Data:
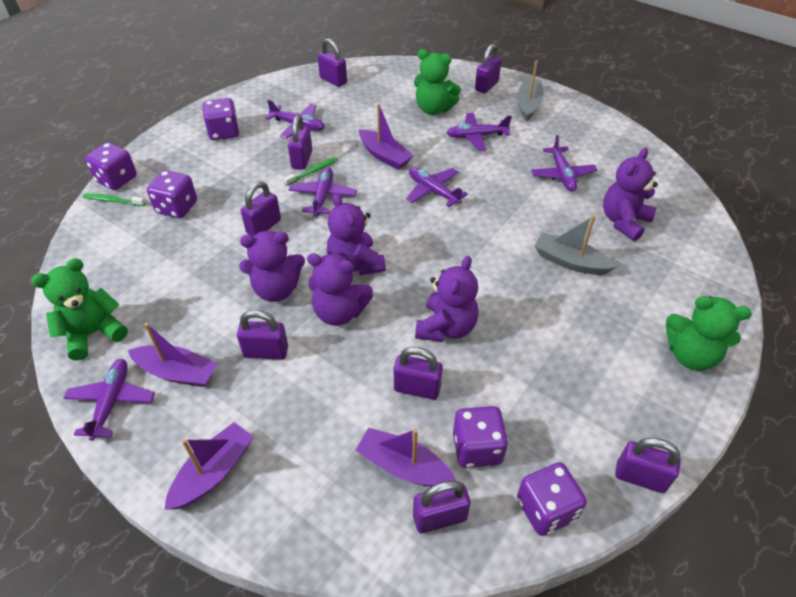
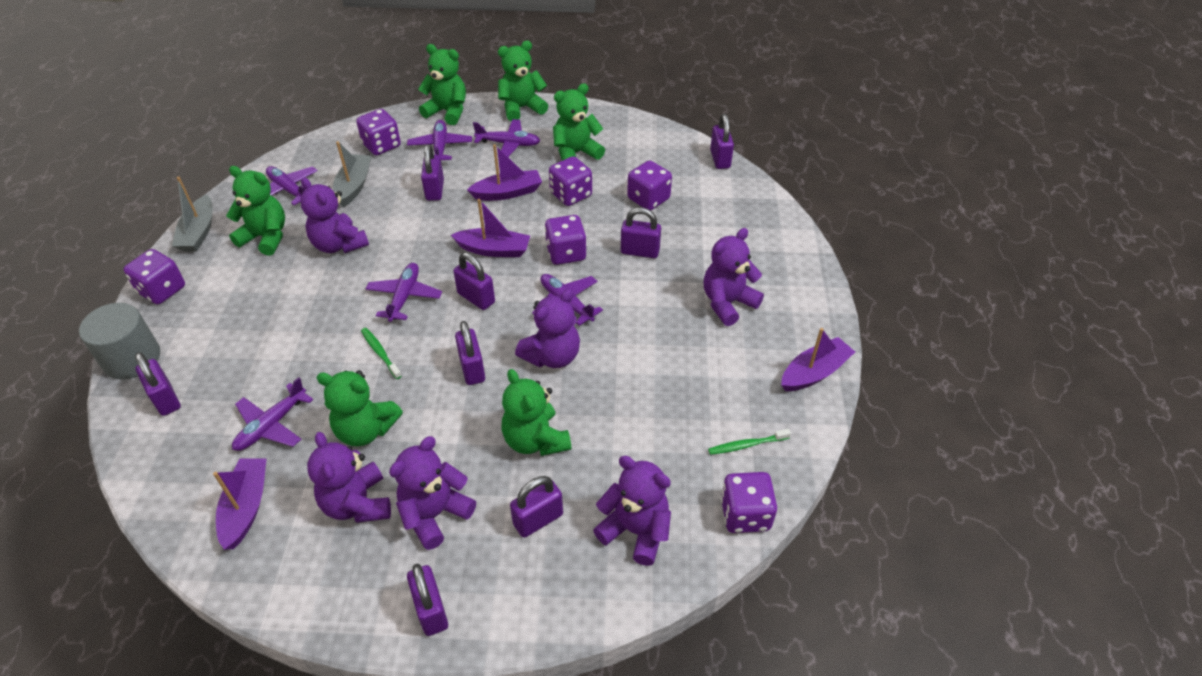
green teddy bear: 3 -> 6
grey cylinder: 0 -> 1
purple dice: 5 -> 6
purple teddy bear: 5 -> 6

What you need to do:
Give back the material above exactly, with each picture removed.

Result of this task:
green teddy bear: 3 -> 6
grey cylinder: 0 -> 1
purple dice: 5 -> 6
purple teddy bear: 5 -> 6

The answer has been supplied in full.